_What is being asked_
Could you give the data that follows again exactly, without its pictures?

_Stored data_
_____

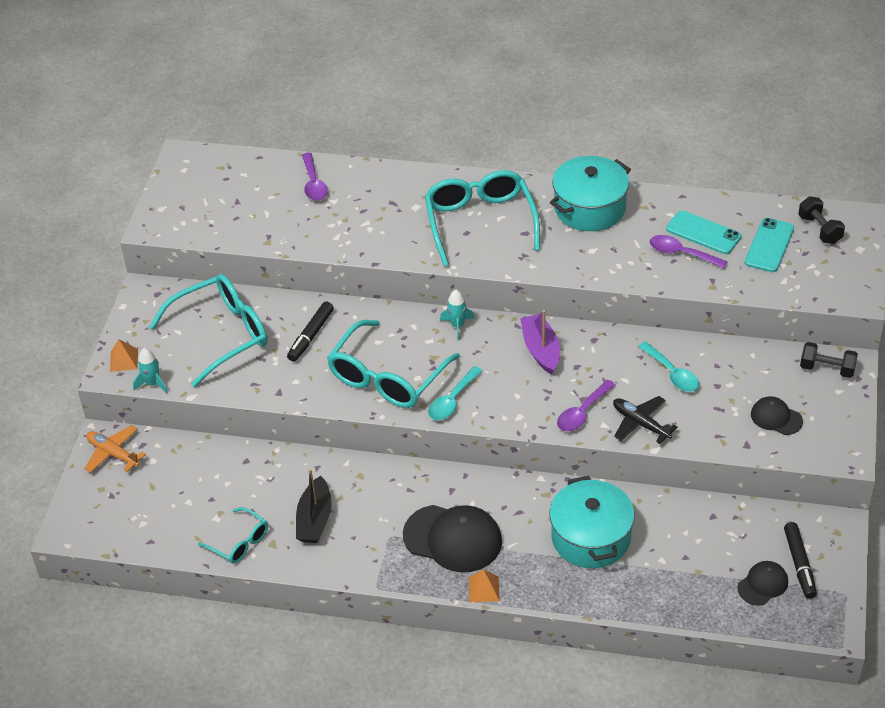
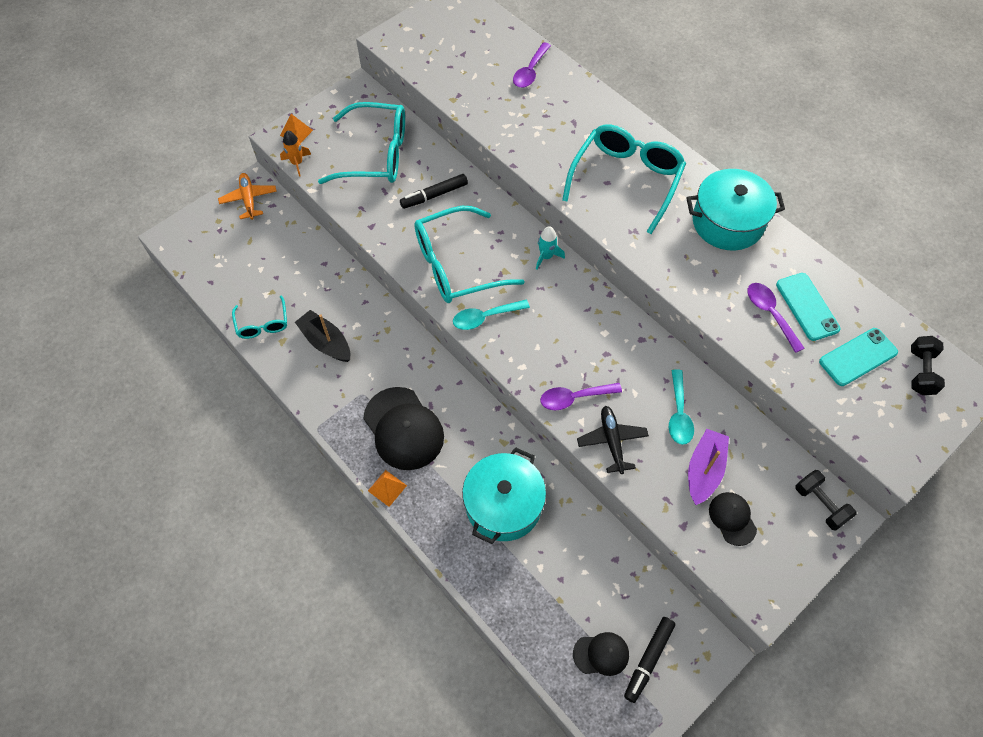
camera: 35 degrees right, 15 degrees up
turquoise rocket [133,348,168,393] -> orange rocket [280,130,311,177]
black boat [296,469,332,543] -> black boat turned 90 degrees clockwise [295,310,350,362]
purple boat [520,310,560,375] -> purple boat moved to [688,429,729,505]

_____

_Answer below_
camera: 35 degrees right, 15 degrees up
turquoise rocket [133,348,168,393] -> orange rocket [280,130,311,177]
black boat [296,469,332,543] -> black boat turned 90 degrees clockwise [295,310,350,362]
purple boat [520,310,560,375] -> purple boat moved to [688,429,729,505]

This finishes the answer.